# TASK TO COMPLETE
Below are the lines to check; count those holding the string "json" and give only the number.

BEGIN EXTRACTED ENTRIES

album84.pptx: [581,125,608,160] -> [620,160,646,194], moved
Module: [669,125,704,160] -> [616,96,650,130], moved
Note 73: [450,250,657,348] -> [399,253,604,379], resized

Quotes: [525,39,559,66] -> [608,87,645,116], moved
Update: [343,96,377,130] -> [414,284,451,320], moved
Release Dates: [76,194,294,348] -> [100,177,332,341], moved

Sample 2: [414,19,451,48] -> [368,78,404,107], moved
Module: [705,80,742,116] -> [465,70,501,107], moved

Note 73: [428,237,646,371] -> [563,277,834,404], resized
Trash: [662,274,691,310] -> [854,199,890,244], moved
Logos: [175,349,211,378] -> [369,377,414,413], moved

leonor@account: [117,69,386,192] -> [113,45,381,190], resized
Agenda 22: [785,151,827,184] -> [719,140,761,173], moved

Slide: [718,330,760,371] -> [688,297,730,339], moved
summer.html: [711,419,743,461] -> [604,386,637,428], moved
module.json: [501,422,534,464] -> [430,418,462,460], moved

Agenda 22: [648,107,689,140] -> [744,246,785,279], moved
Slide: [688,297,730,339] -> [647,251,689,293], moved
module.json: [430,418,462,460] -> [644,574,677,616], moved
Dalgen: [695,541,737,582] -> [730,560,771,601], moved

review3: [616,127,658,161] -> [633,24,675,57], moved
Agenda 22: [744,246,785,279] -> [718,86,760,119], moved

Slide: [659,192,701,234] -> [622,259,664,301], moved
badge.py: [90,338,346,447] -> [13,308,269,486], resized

END EXTRACTED ENTRIES

# YOUR SOLUTION
2